* ASSIGNED TASK *
The entries that follow should be reproduced exactly, with no images carried over.

* DATASET EXTRACT *

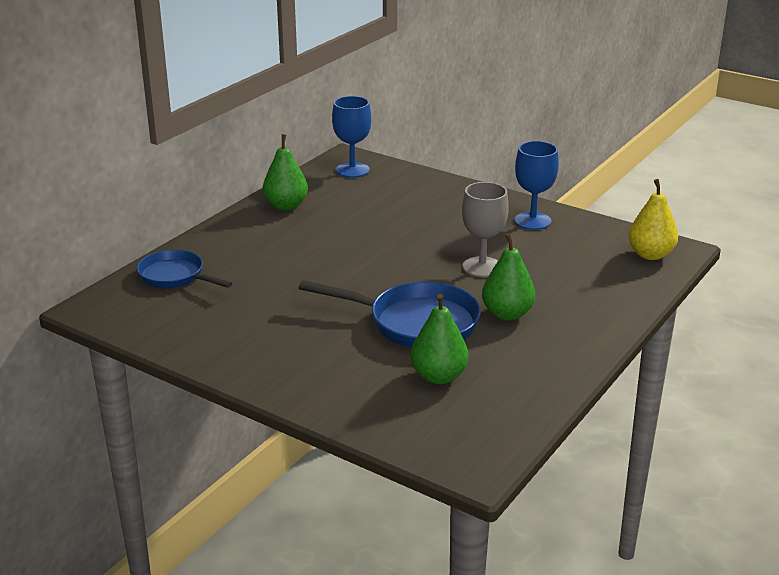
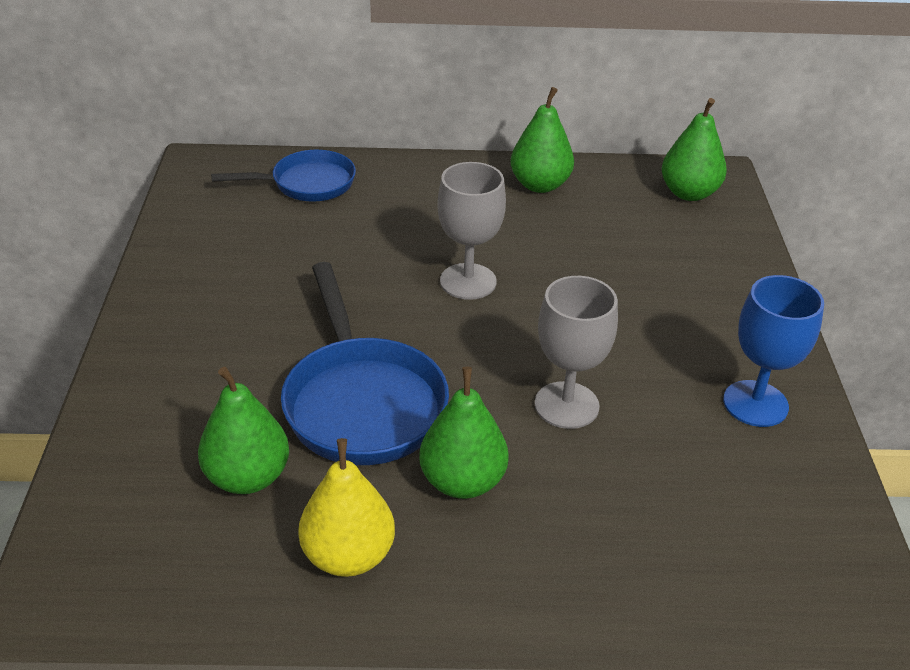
camera: 55 degrees right, 10 degrees up
blue pan [137,250,232,289] -> blue pan turned 75 degrees clockwise [211,150,356,201]
blue goblet [332,96,371,178] -> green pear [661,98,727,201]
yellow pear [628,179,678,260] -> yellow pear moved to [298,438,395,577]
none -> grey goblet [437,162,506,300]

* SOLUTION FOR THIS TASK *
camera: 55 degrees right, 10 degrees up
blue pan [137,250,232,289] -> blue pan turned 75 degrees clockwise [211,150,356,201]
blue goblet [332,96,371,178] -> green pear [661,98,727,201]
yellow pear [628,179,678,260] -> yellow pear moved to [298,438,395,577]
none -> grey goblet [437,162,506,300]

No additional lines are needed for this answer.